Object change listings -
_ _ _ _ _

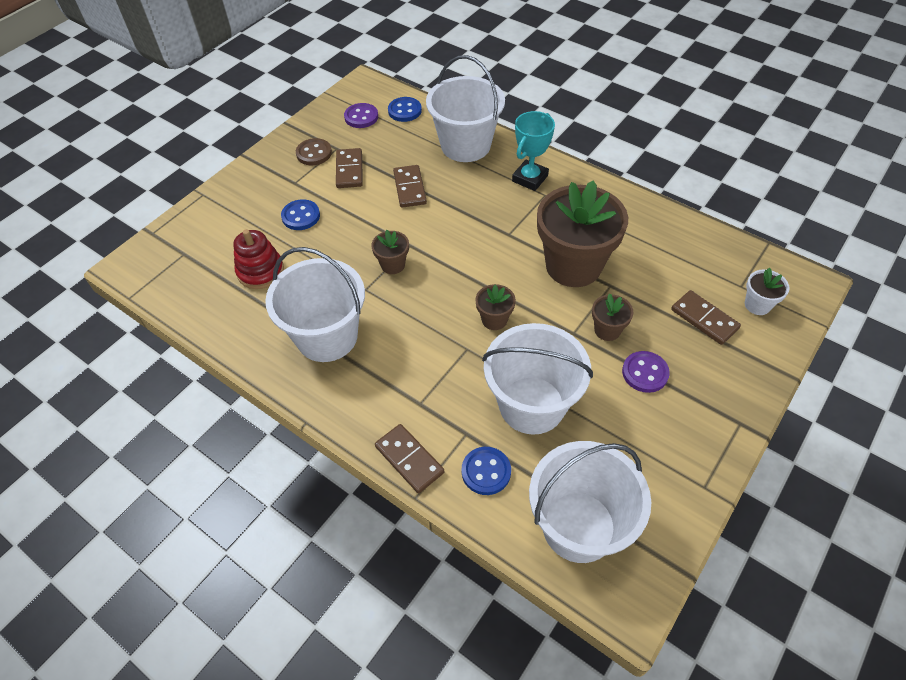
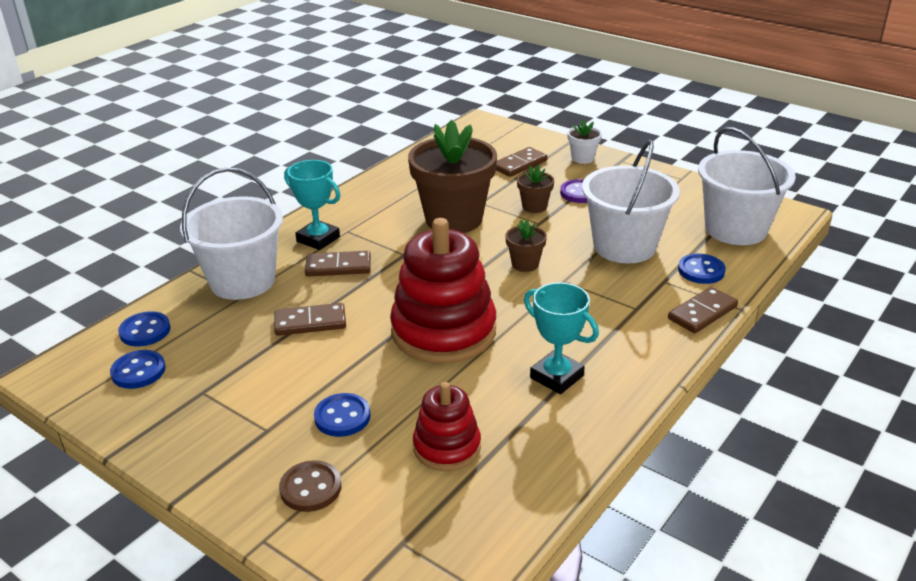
camera: 90 degrees left, 20 degrees down
white bucket [265,247,365,362] -> turquoise trophy [524,282,599,394]
brown button [296,138,332,165] -> brown button moved to [279,460,341,512]
brown domino [336,148,363,188] -> brown domino moved to [305,251,371,277]
purple button [344,103,378,128] -> blue button [110,350,165,389]
brown flower pot [371,230,409,274] -> red stacking toy [390,218,496,364]
white flower pot [745,267,790,315] -> white flower pot moved to [567,119,602,164]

_ _ _ _ _

In your copy, reproduce the data above exactly and skip every picture.

camera: 90 degrees left, 20 degrees down
white bucket [265,247,365,362] -> turquoise trophy [524,282,599,394]
brown button [296,138,332,165] -> brown button moved to [279,460,341,512]
brown domino [336,148,363,188] -> brown domino moved to [305,251,371,277]
purple button [344,103,378,128] -> blue button [110,350,165,389]
brown flower pot [371,230,409,274] -> red stacking toy [390,218,496,364]
white flower pot [745,267,790,315] -> white flower pot moved to [567,119,602,164]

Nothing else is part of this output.